_Required action:_ Given the entries that follow, write out exactly the lines starting at the one containing "D2: zener 5.1V" and ending at the one containing "R10: 15k (DGND, PROG) -> 68k (DGND, PROG)", both ends included, and only those.

_Record set:_

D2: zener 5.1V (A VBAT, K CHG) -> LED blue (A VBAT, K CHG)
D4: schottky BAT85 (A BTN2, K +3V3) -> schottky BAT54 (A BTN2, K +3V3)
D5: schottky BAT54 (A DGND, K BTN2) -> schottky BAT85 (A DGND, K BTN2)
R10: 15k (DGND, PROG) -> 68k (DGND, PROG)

...

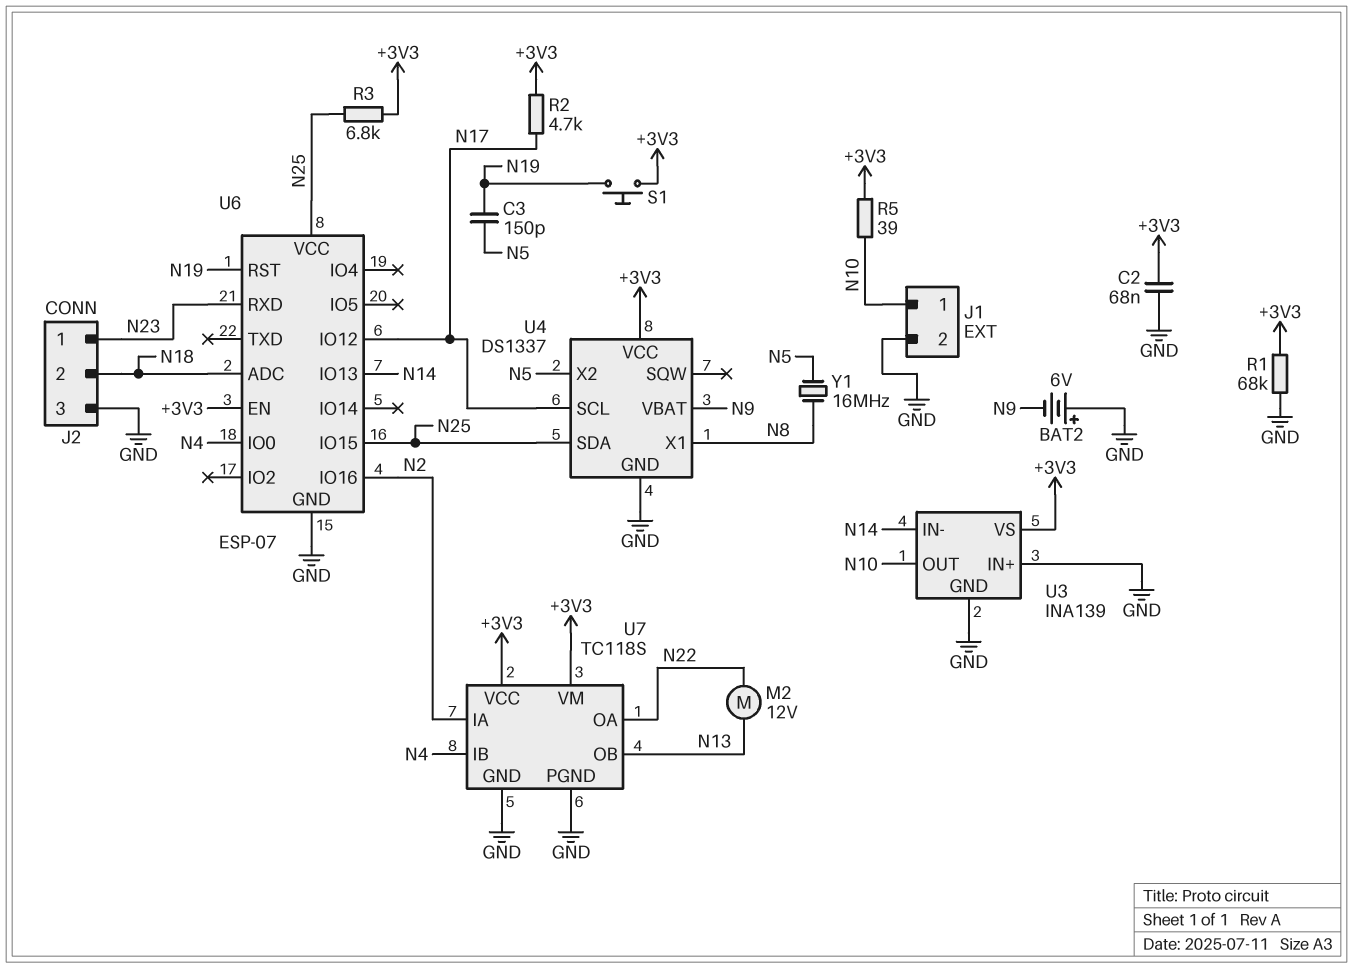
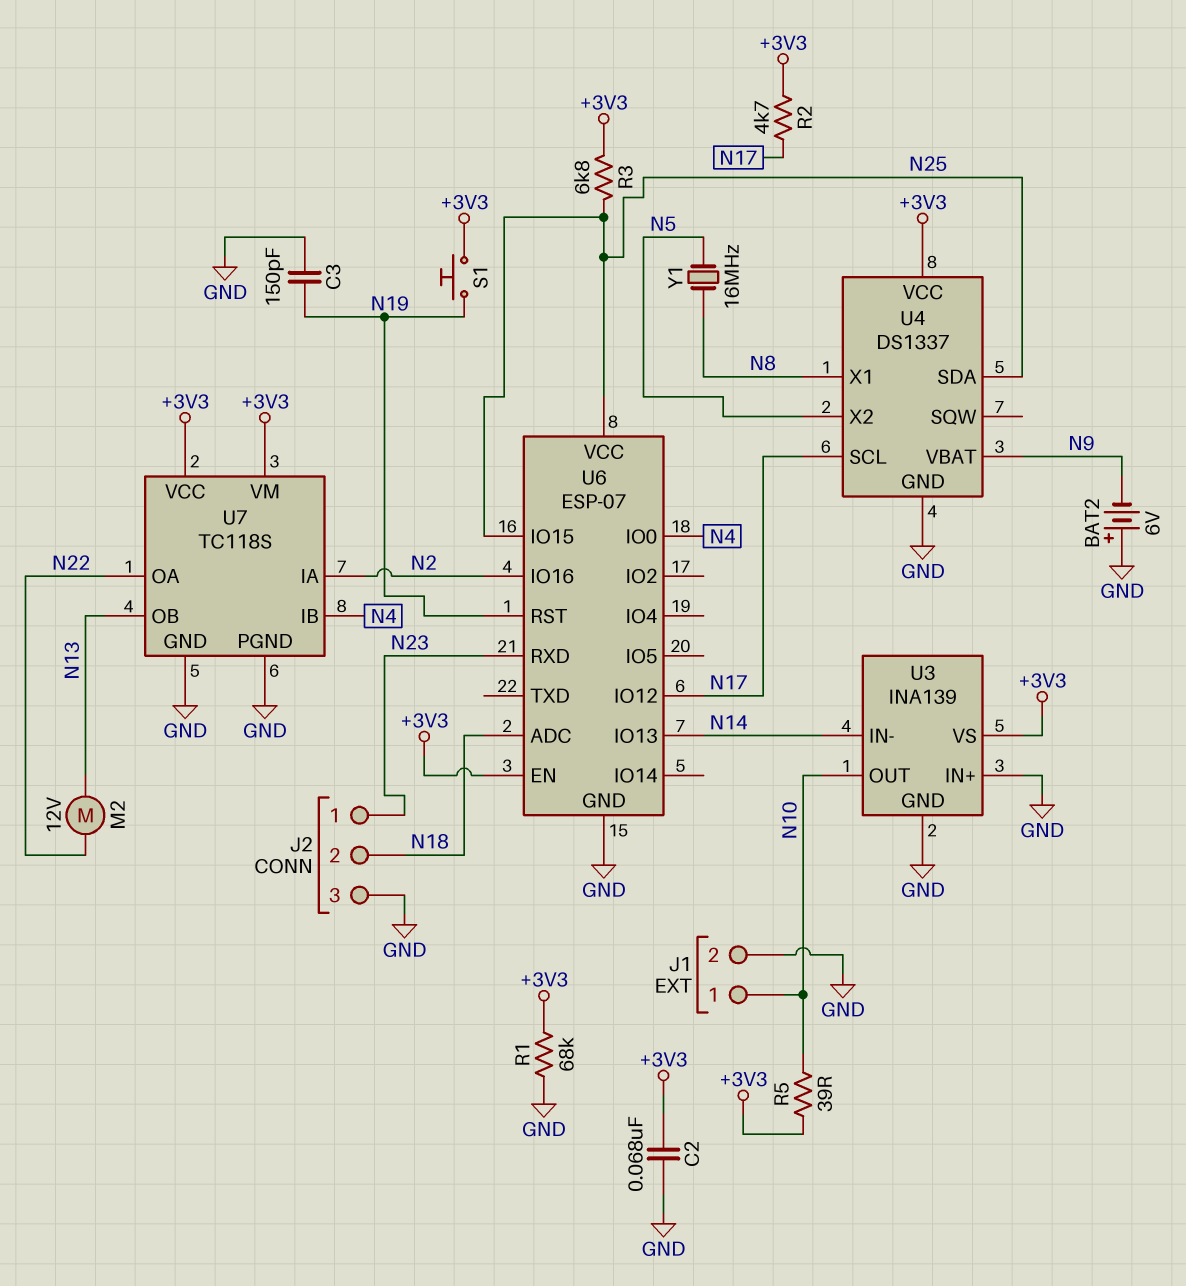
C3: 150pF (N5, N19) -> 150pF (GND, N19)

==

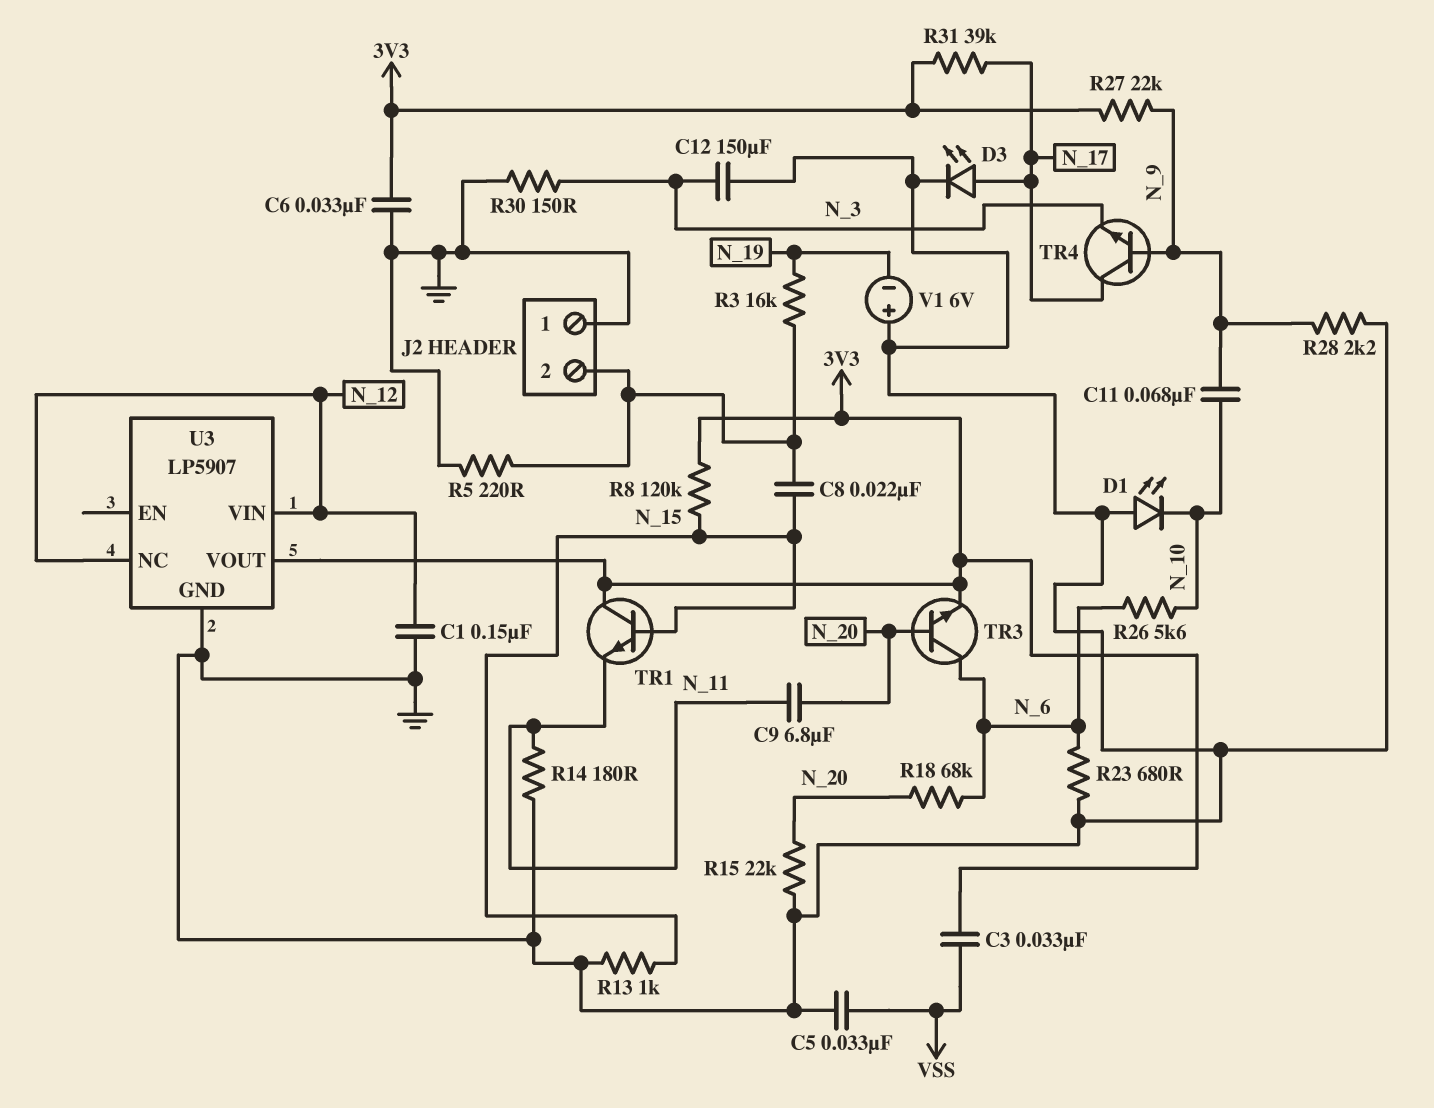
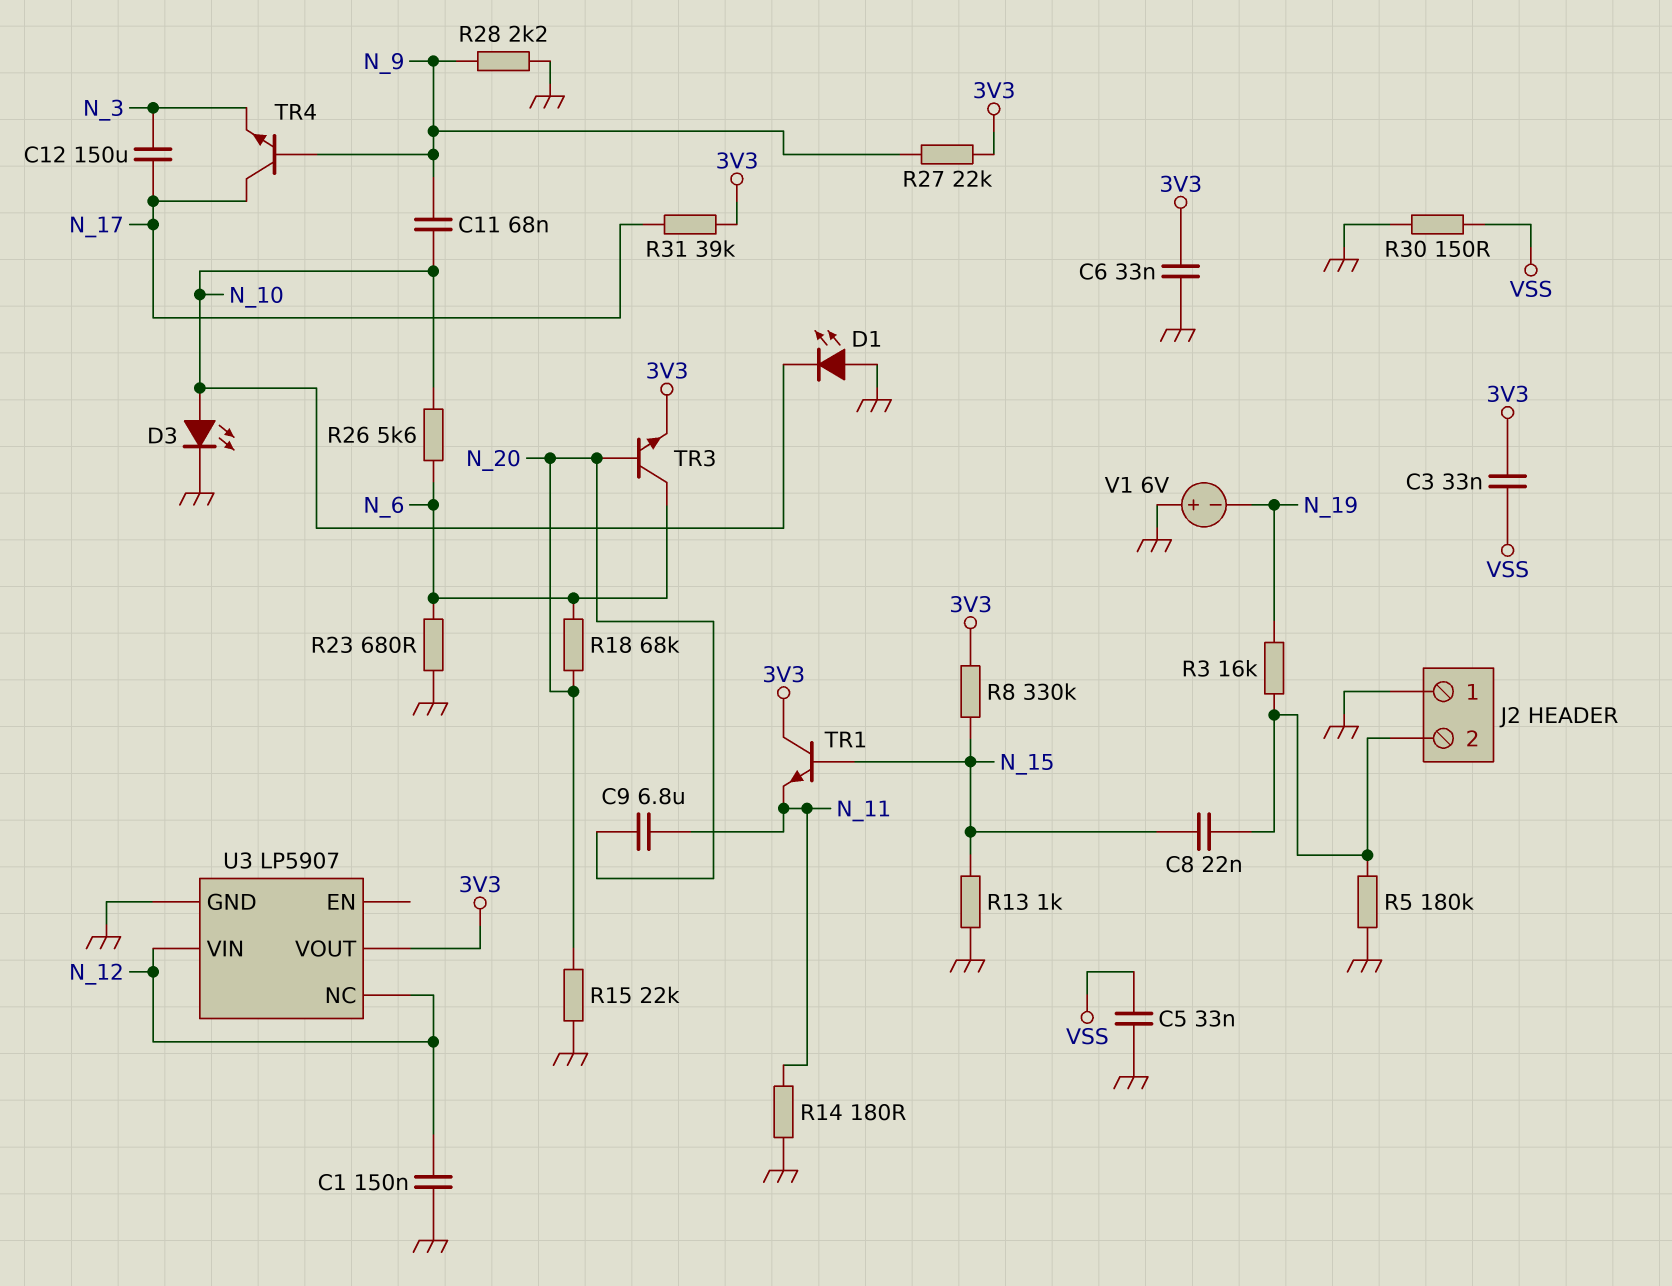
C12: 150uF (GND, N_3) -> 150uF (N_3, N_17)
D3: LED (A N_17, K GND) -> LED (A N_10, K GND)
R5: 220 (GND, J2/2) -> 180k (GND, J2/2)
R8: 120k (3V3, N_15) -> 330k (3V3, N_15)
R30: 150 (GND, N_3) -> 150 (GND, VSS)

_Answer box:_
D2: zener 5.1V (A VBAT, K CHG) -> LED blue (A VBAT, K CHG)
D4: schottky BAT85 (A BTN2, K +3V3) -> schottky BAT54 (A BTN2, K +3V3)
D5: schottky BAT54 (A DGND, K BTN2) -> schottky BAT85 (A DGND, K BTN2)
R10: 15k (DGND, PROG) -> 68k (DGND, PROG)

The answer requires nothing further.